_TASK TO CARRY OUT_:
Lines to return, exactly: from the line with "D2: LED white" to the line with "J6 pin 2: IC8/IN- -> GND" in the entries below, both included.

_RECORDED INFORMATION_:
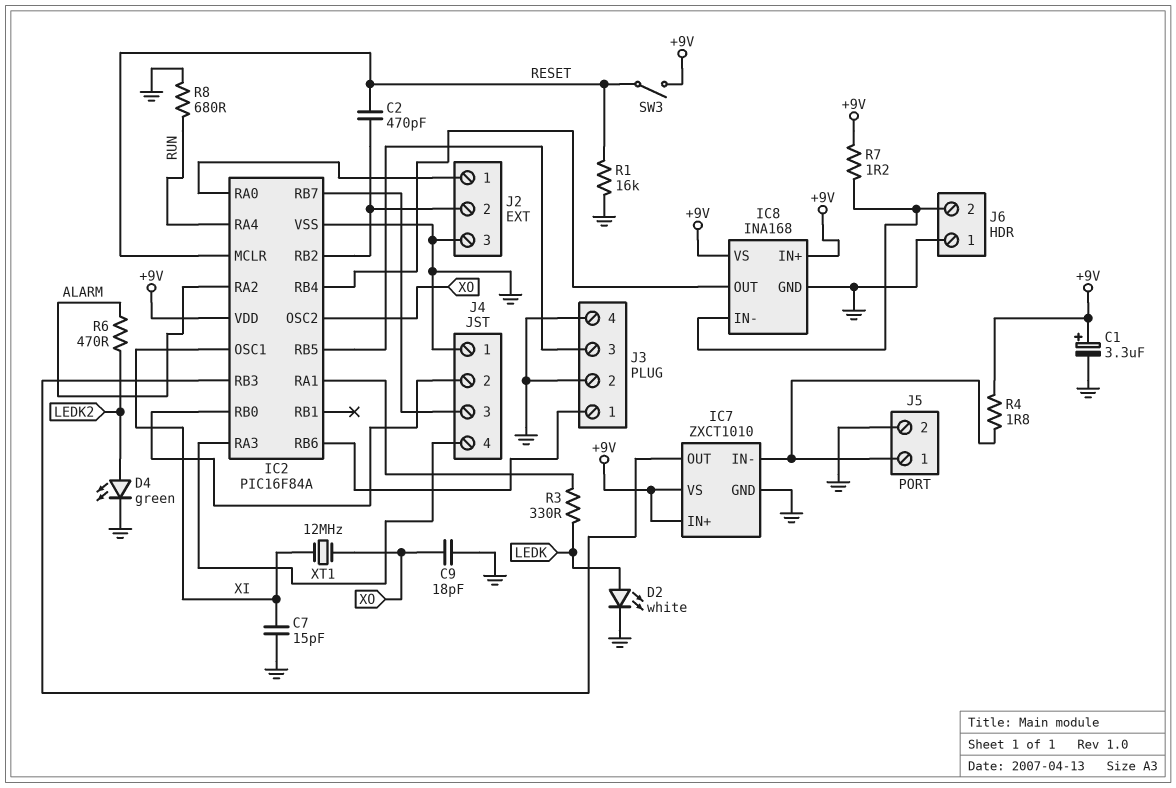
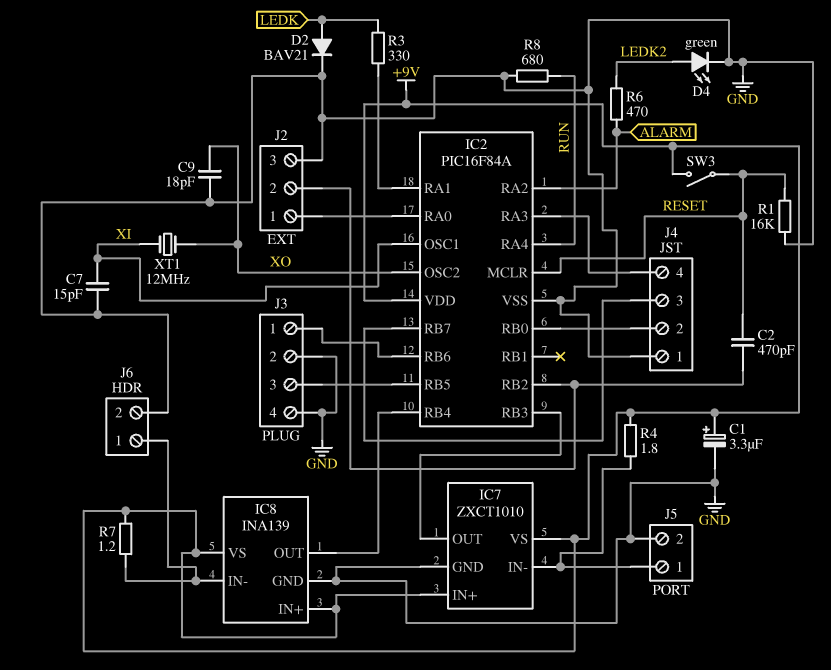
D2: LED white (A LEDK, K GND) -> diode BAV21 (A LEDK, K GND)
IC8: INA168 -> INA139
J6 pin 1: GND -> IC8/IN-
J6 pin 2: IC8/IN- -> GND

...

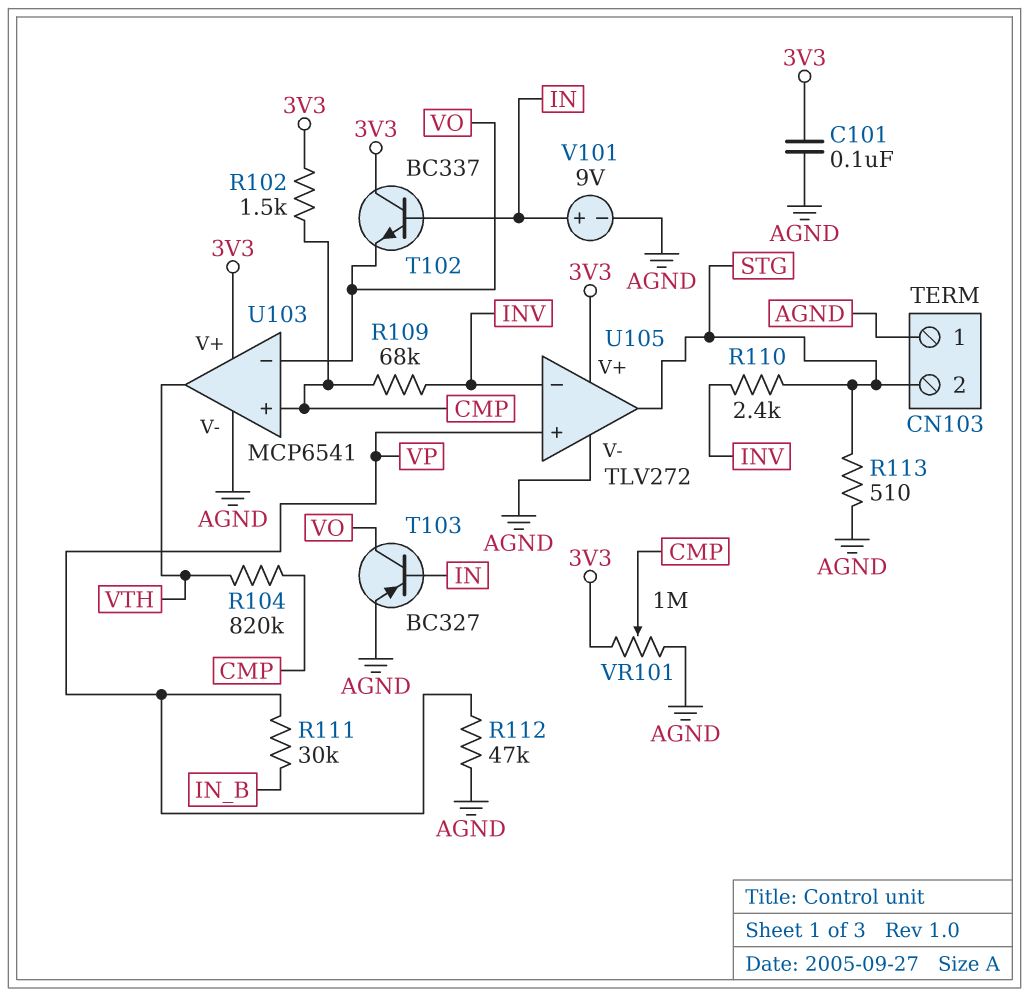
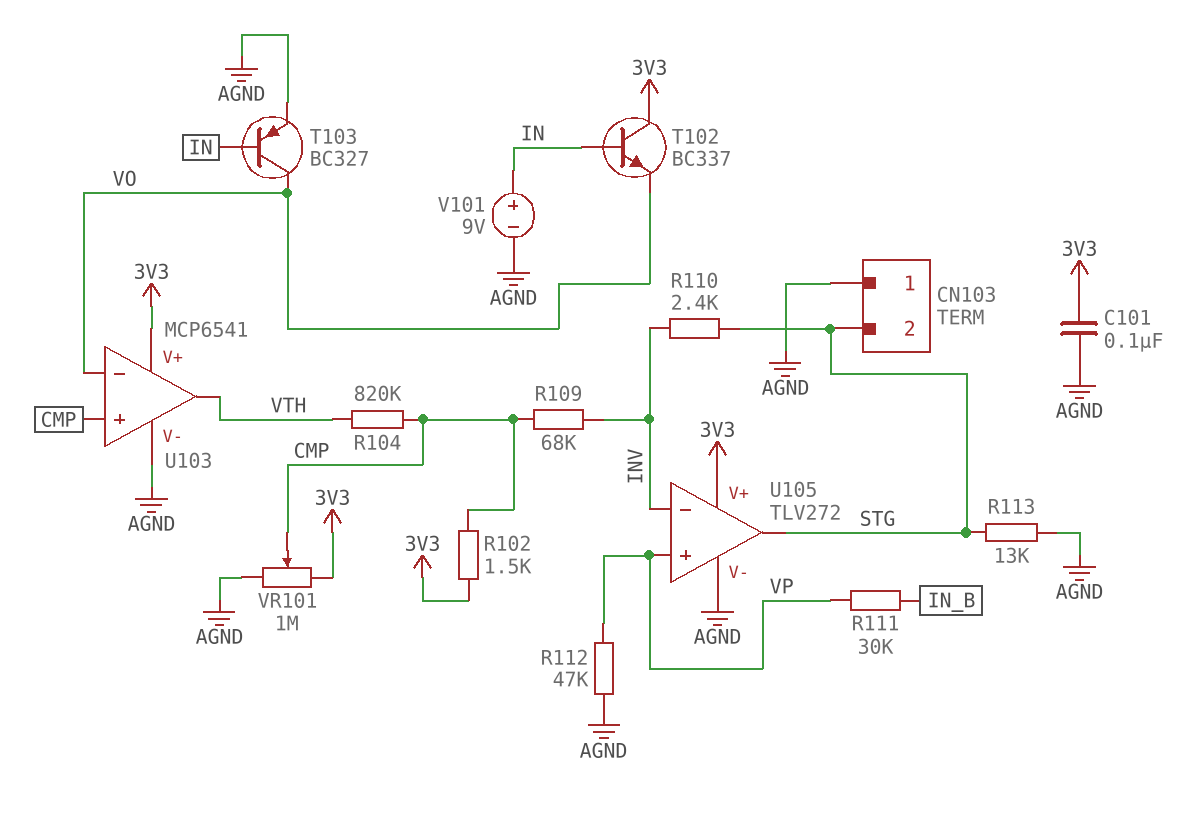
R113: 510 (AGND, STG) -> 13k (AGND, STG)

_SOLUTION_:
D2: LED white (A LEDK, K GND) -> diode BAV21 (A LEDK, K GND)
IC8: INA168 -> INA139
J6 pin 1: GND -> IC8/IN-
J6 pin 2: IC8/IN- -> GND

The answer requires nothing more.